_Data supplied_:
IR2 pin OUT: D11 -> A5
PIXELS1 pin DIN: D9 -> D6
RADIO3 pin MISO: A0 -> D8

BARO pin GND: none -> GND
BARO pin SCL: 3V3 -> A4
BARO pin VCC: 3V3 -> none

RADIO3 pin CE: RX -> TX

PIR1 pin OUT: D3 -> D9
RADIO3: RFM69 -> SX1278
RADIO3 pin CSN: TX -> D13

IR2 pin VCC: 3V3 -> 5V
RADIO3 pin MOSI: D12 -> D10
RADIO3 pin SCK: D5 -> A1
---
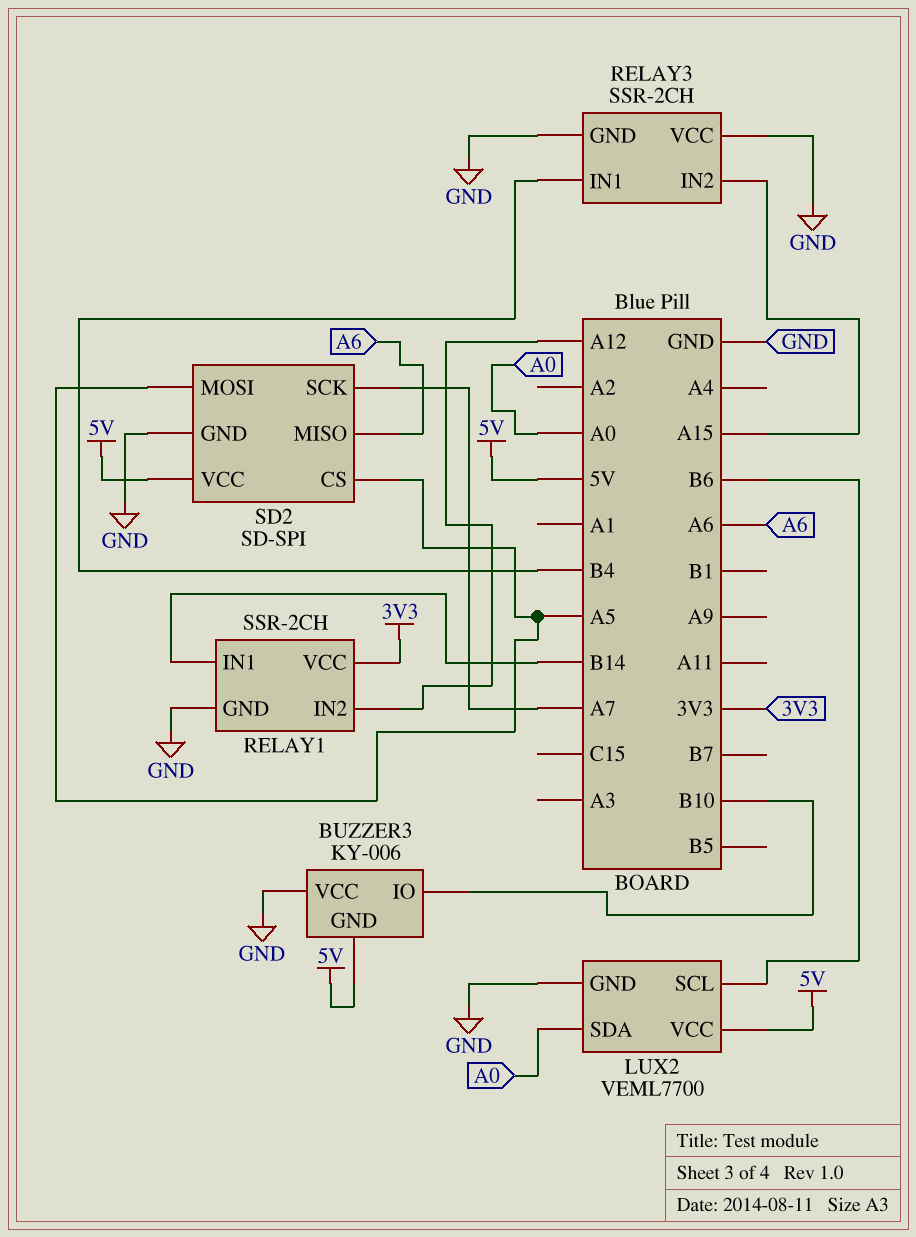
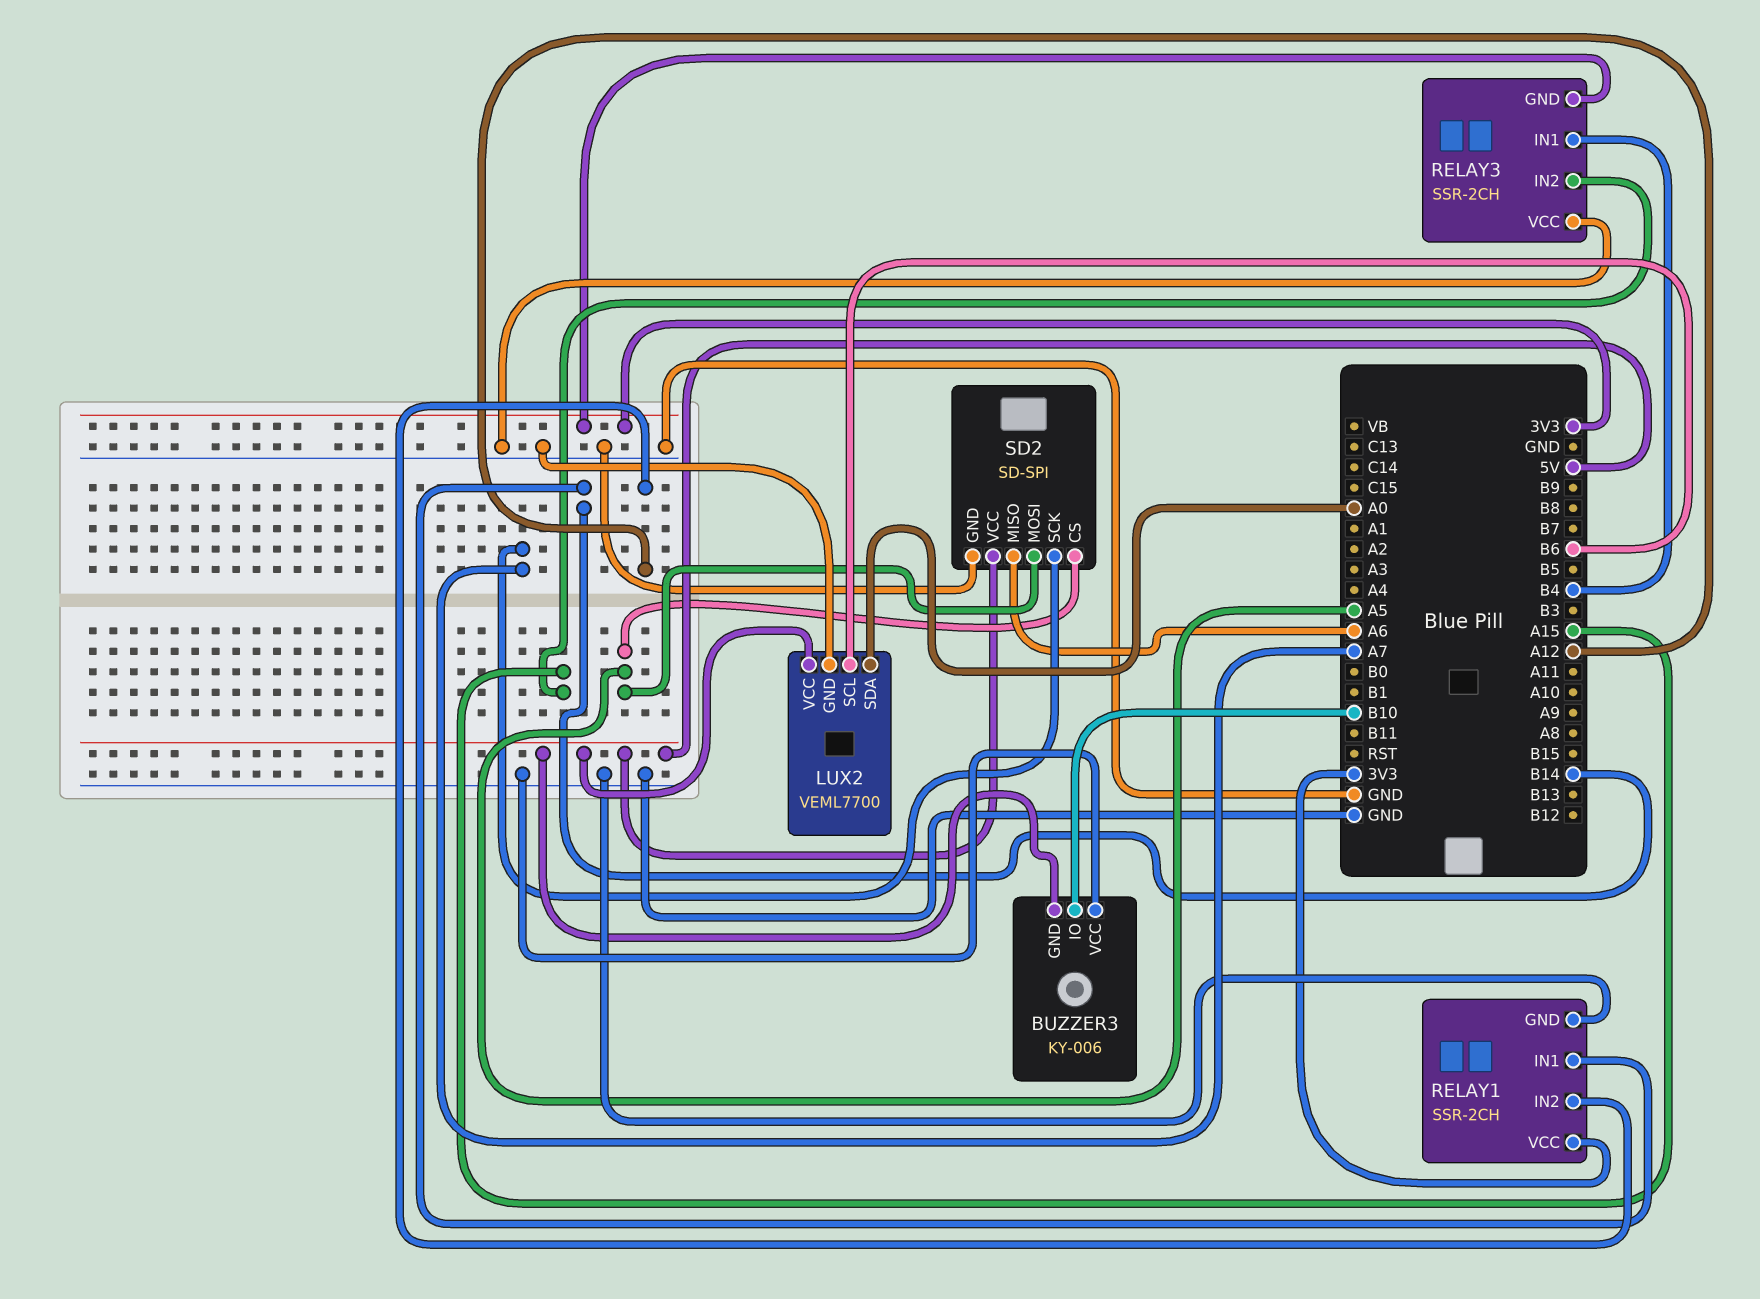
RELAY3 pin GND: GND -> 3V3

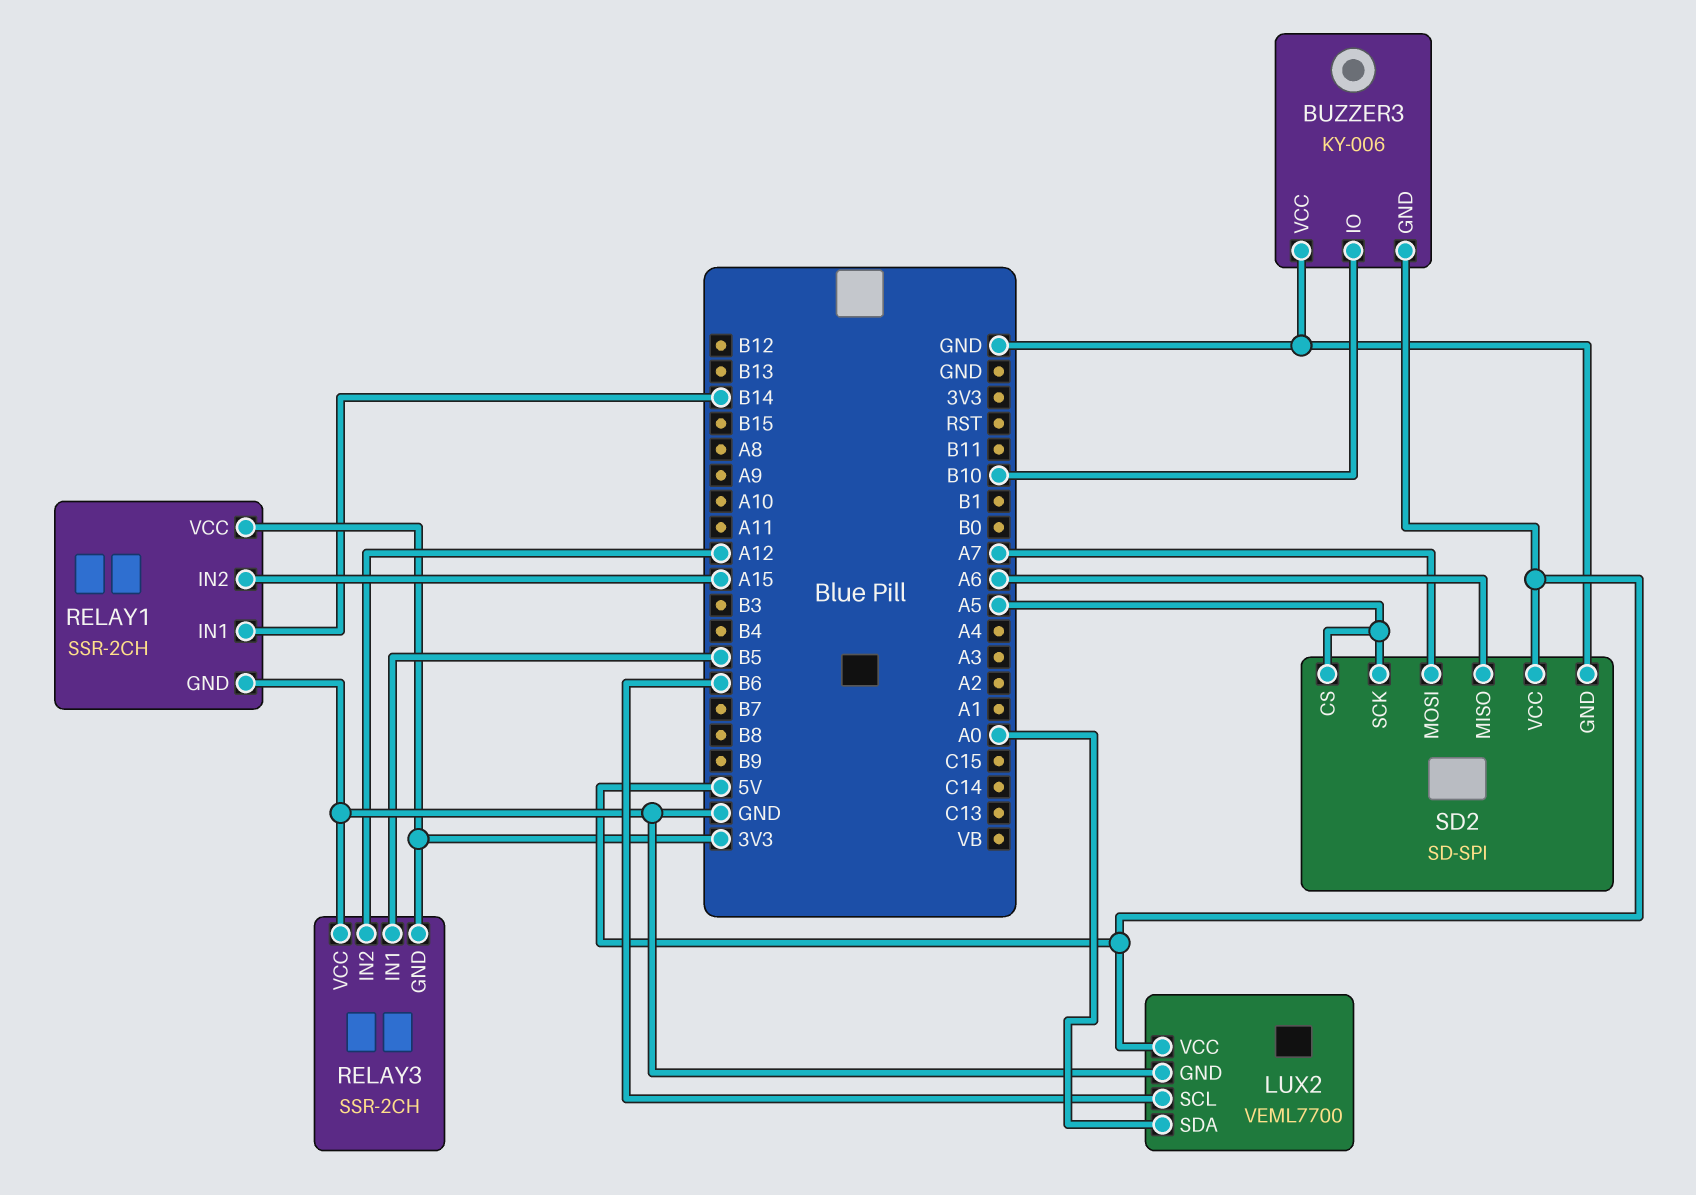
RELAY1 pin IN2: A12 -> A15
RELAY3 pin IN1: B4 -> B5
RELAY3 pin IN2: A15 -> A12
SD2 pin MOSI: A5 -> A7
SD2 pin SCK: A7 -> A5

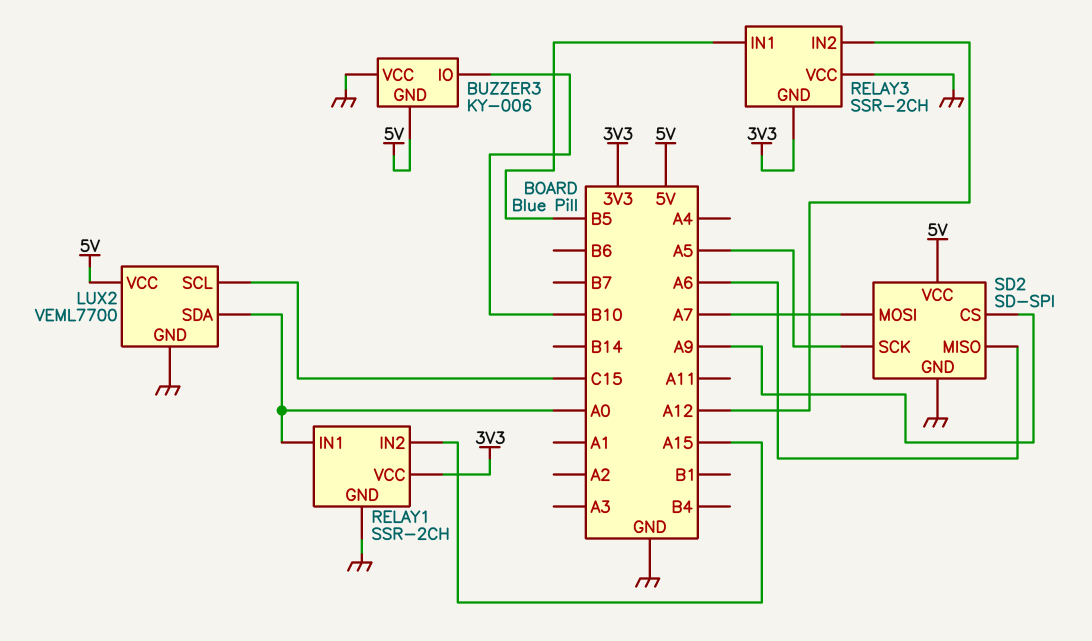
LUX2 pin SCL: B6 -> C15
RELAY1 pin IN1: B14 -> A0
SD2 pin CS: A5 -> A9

_Task description_:
Find the line with "IR2 pin OUT: D11 -> A5" in the material above. Reproduce it and each line after it up to and including the line with "RADIO3 pin SCK: D5 -> A1".

_Response_:
IR2 pin OUT: D11 -> A5
PIXELS1 pin DIN: D9 -> D6
RADIO3 pin MISO: A0 -> D8

BARO pin GND: none -> GND
BARO pin SCL: 3V3 -> A4
BARO pin VCC: 3V3 -> none

RADIO3 pin CE: RX -> TX

PIR1 pin OUT: D3 -> D9
RADIO3: RFM69 -> SX1278
RADIO3 pin CSN: TX -> D13

IR2 pin VCC: 3V3 -> 5V
RADIO3 pin MOSI: D12 -> D10
RADIO3 pin SCK: D5 -> A1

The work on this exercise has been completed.